◆ TASK MATERIAL ◆

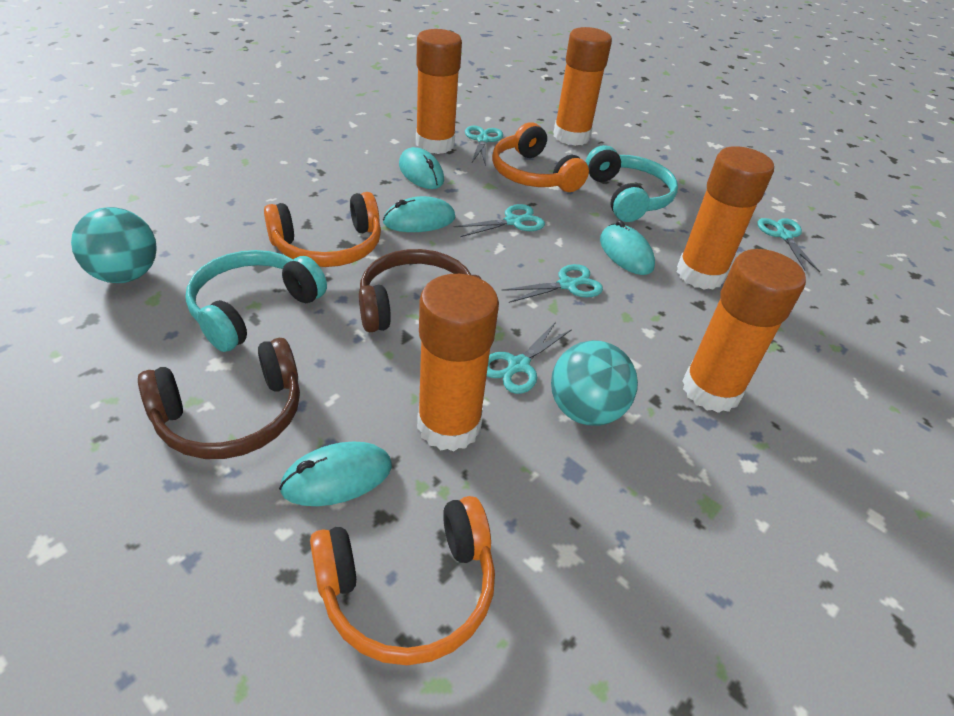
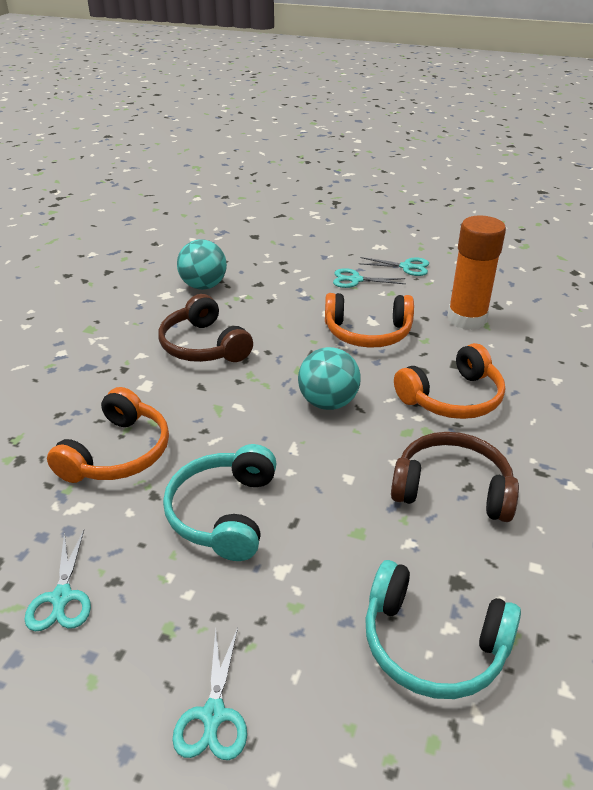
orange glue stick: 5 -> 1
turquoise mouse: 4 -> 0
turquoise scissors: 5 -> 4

--

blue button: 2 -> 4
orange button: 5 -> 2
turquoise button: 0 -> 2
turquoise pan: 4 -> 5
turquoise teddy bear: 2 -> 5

---

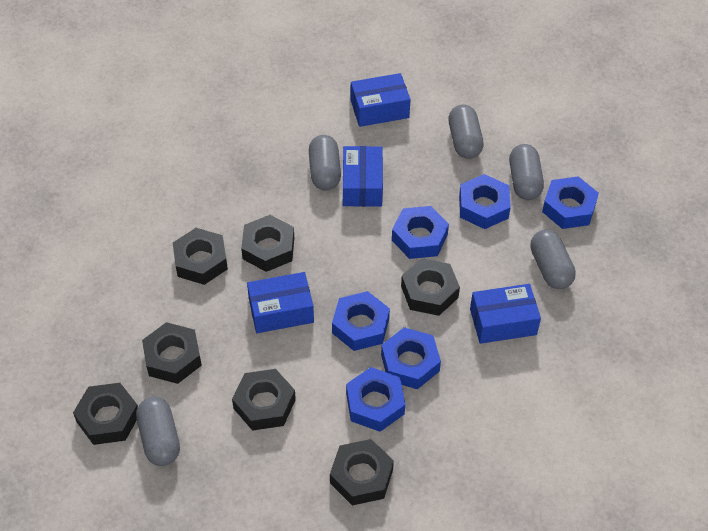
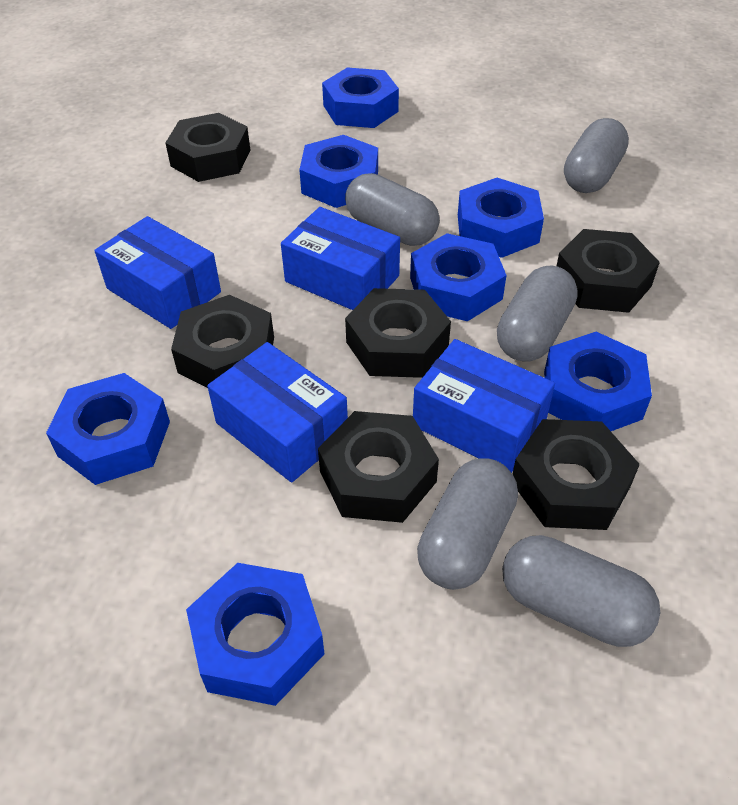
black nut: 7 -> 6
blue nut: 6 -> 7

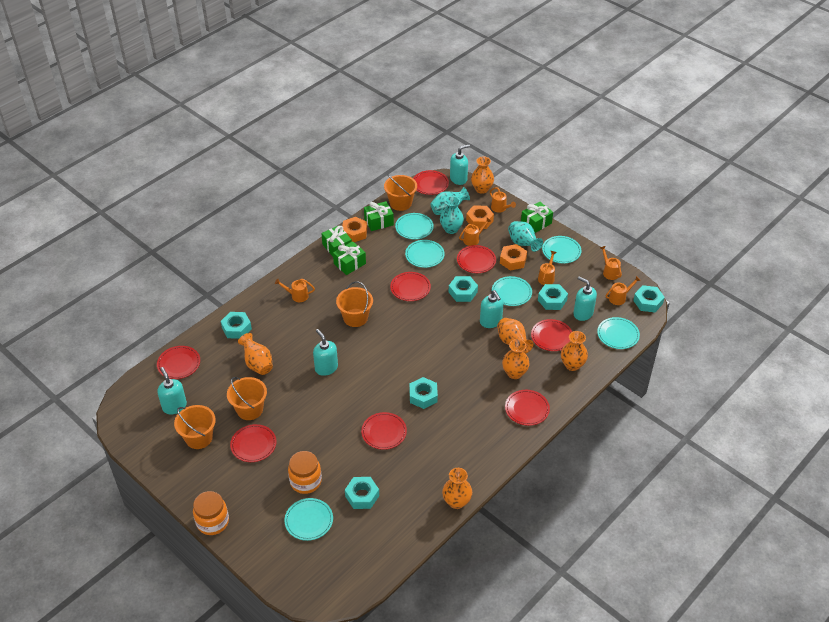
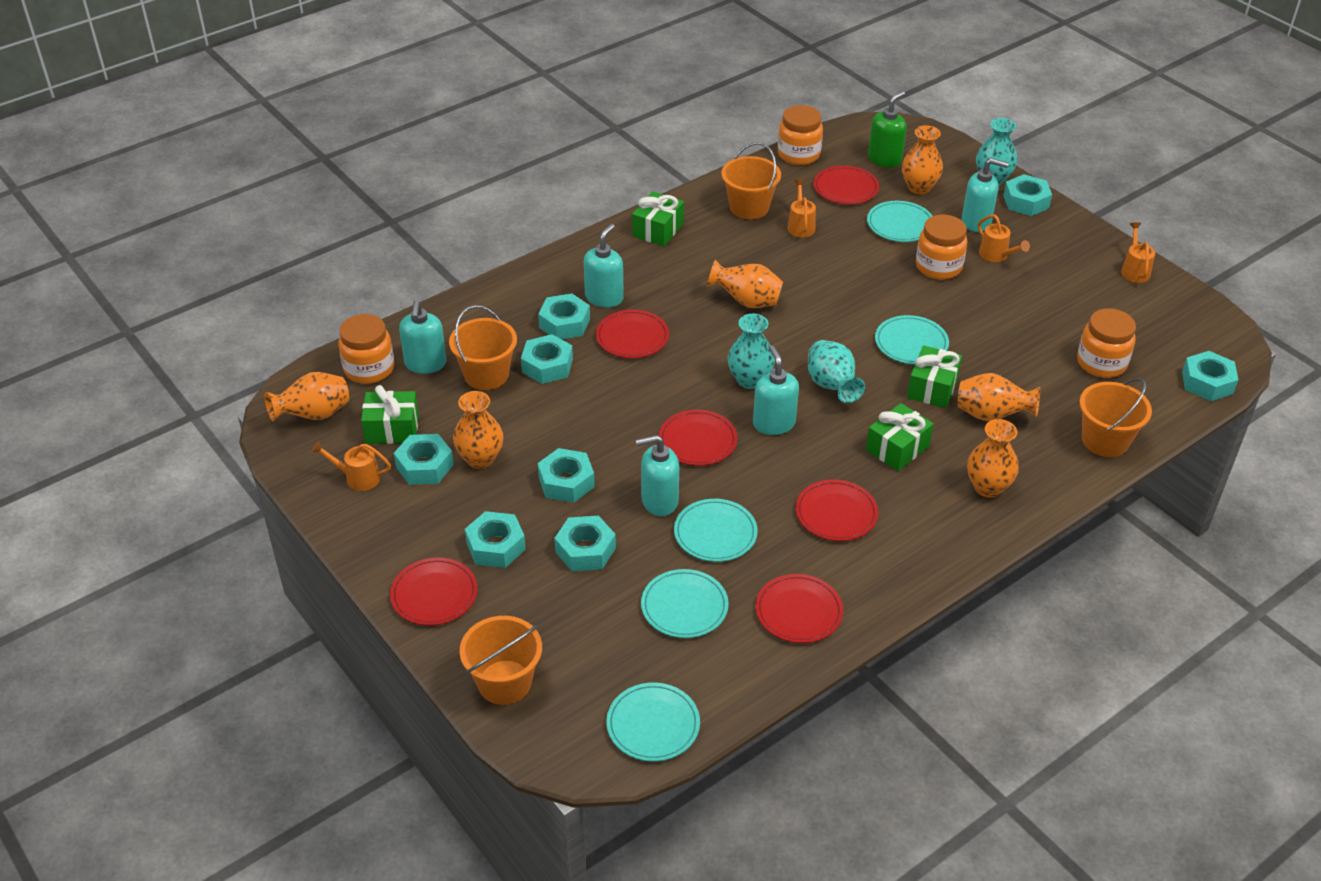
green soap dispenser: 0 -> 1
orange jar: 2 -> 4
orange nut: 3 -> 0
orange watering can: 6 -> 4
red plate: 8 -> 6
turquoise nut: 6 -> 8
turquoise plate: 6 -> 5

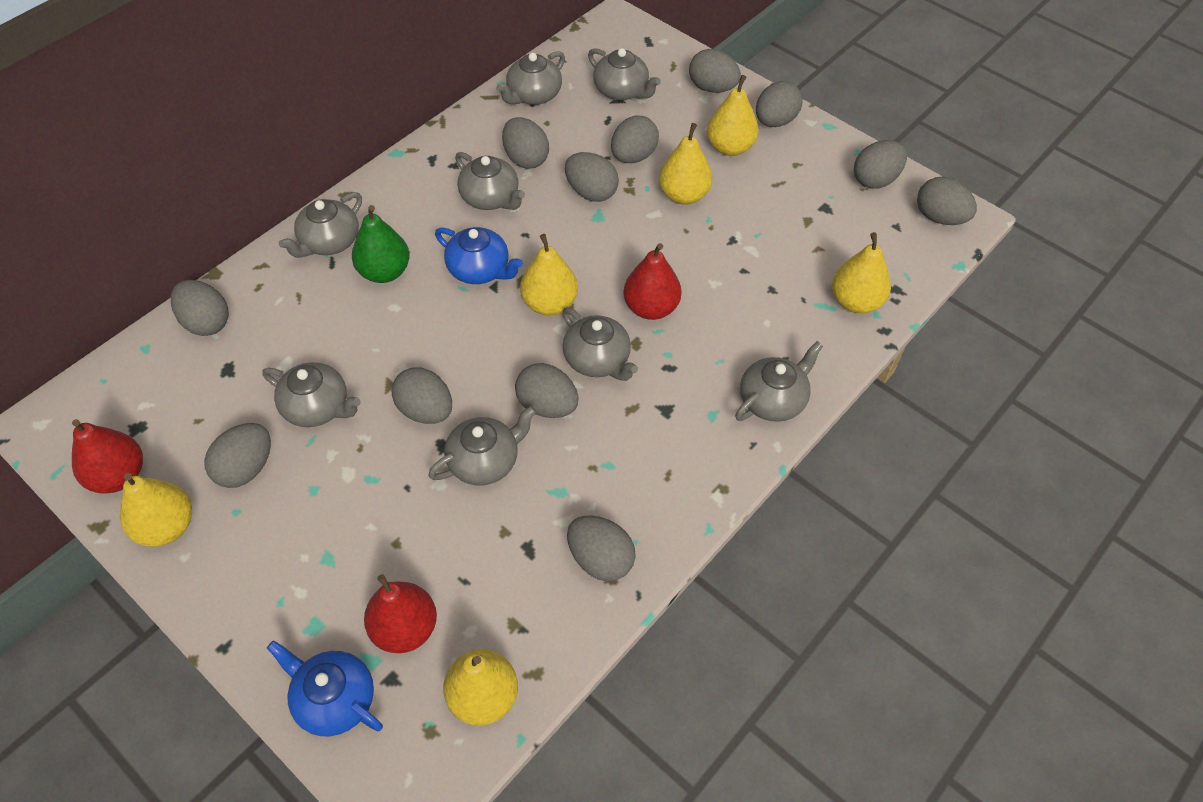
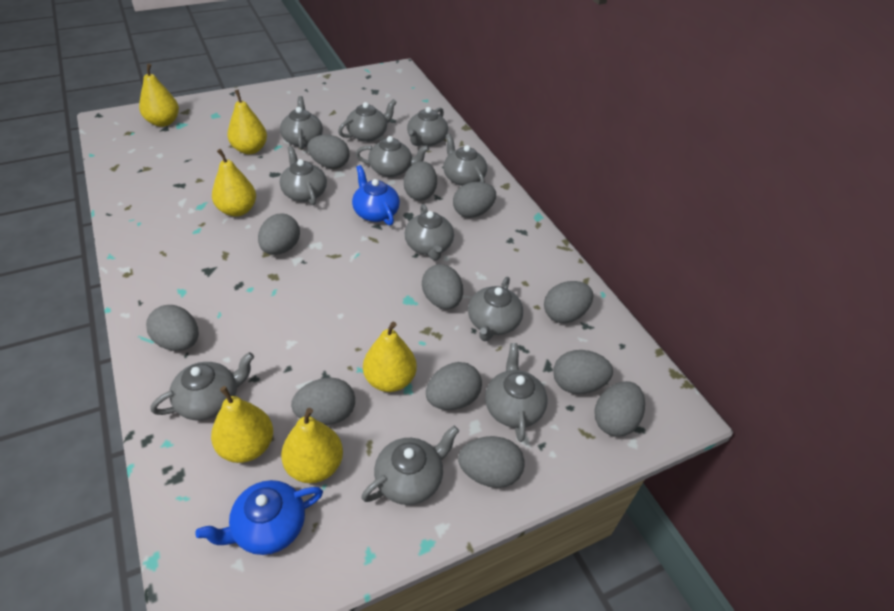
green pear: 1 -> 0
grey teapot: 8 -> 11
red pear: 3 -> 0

◆ REQUIRED WORK ◆
Search the records for the string "orange" and return every line in which it occurs.

◆ ANSWER BOX ◆
orange glue stick: 5 -> 1
orange button: 5 -> 2
orange jar: 2 -> 4
orange nut: 3 -> 0
orange watering can: 6 -> 4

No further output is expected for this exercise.